(Work required):
Your answer should reproduce every line of the material in which the word "size" occurs.

(Data under study):
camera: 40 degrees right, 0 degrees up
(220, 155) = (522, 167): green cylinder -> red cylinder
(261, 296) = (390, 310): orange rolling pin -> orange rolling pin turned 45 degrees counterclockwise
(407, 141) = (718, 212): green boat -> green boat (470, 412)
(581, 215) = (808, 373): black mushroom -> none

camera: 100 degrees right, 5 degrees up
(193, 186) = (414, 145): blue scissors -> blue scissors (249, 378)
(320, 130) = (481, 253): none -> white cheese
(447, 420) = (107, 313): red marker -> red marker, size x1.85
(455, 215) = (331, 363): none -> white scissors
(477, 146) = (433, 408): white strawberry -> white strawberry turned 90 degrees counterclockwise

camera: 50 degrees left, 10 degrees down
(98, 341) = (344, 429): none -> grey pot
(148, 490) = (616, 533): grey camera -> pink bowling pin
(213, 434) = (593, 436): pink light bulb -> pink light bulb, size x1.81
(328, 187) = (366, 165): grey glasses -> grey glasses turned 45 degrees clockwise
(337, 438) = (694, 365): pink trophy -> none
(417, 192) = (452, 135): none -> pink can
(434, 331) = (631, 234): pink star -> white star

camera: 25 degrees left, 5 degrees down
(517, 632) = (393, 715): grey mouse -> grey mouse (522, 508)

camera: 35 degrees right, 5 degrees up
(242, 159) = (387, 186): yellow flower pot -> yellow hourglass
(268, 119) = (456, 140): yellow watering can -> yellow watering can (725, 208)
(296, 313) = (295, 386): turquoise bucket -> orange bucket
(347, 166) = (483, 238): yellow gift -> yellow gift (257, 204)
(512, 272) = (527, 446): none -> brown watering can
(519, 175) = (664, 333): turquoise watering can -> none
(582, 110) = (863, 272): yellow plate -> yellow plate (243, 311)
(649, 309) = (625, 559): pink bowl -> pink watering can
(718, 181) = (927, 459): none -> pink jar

(Expected answer):
(447, 420) = (107, 313): red marker -> red marker, size x1.85
(213, 434) = (593, 436): pink light bulb -> pink light bulb, size x1.81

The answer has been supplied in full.